## WHAT THE TASK ASKS
Skipping all images, output the listing word for word.

## COLLECTED DATA
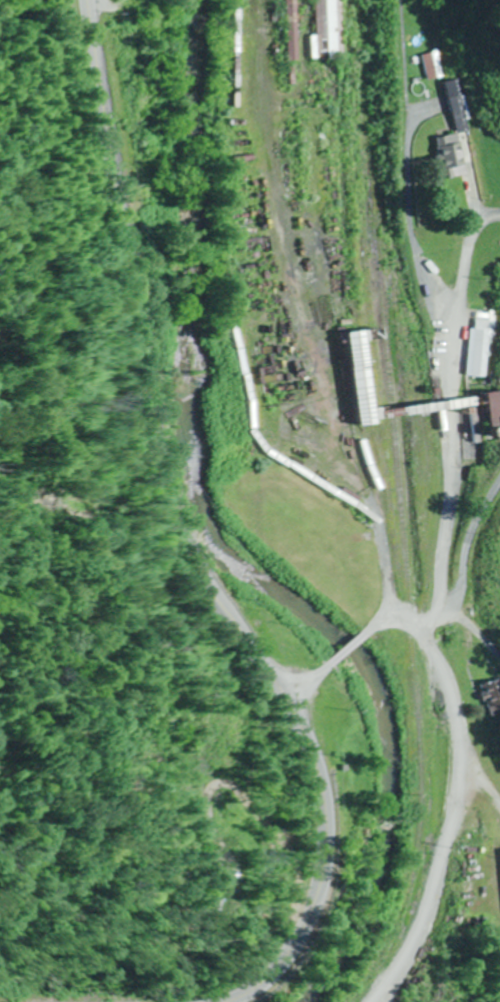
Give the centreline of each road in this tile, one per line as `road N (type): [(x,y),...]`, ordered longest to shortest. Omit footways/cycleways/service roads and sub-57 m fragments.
road 1 (secondary): [(90,0),(182,519),(209,577),(308,733),(326,803),(312,915),(272,977),(226,1001)]
road 2 (residential): [(368,635),(394,623),(422,631),(455,693),(462,757),(424,921),(369,1001)]

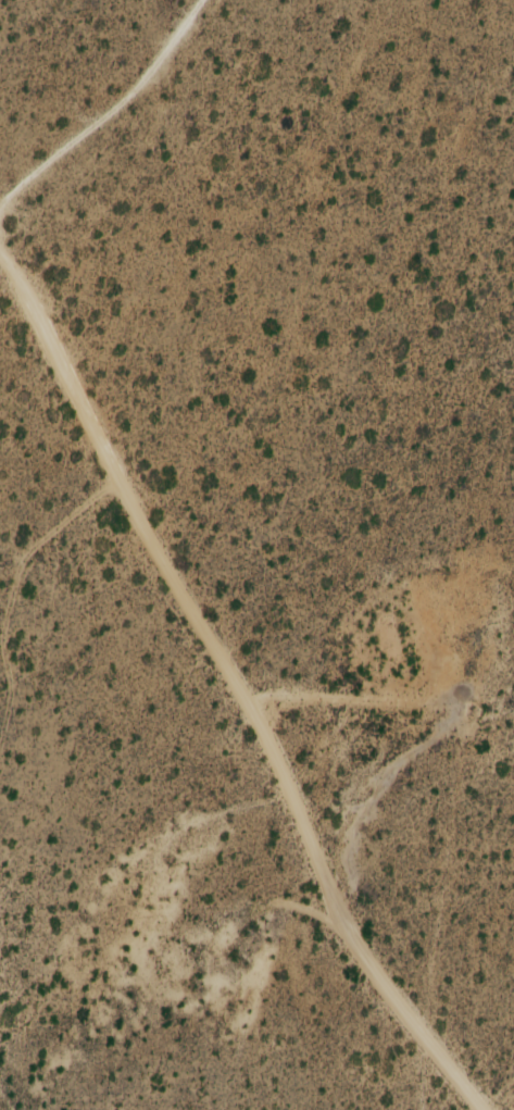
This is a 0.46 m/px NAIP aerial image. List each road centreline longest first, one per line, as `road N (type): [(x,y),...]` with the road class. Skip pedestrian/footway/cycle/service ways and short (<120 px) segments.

## RESPONSE FOR THIS EXERCISE
Give the centreline of each road in this tile, one per line as `road N (type): [(x,y),...]`, ordered longest to shortest. Omit footways/cycleways/service roads and sub-57 m fragments.
road 1 (secondary): [(90,0),(182,519),(209,577),(308,733),(326,803),(312,915),(272,977),(226,1001)]
road 2 (residential): [(368,635),(394,623),(422,631),(455,693),(462,757),(424,921),(369,1001)]

This is a 0.46 m/px NAIP aerial image. List each road centreline longest first, one per line, as `road N (type): [(x,y),...]` with the road class. Skip pedestrian/footway/cycle/service ways and short (<120 px) segments.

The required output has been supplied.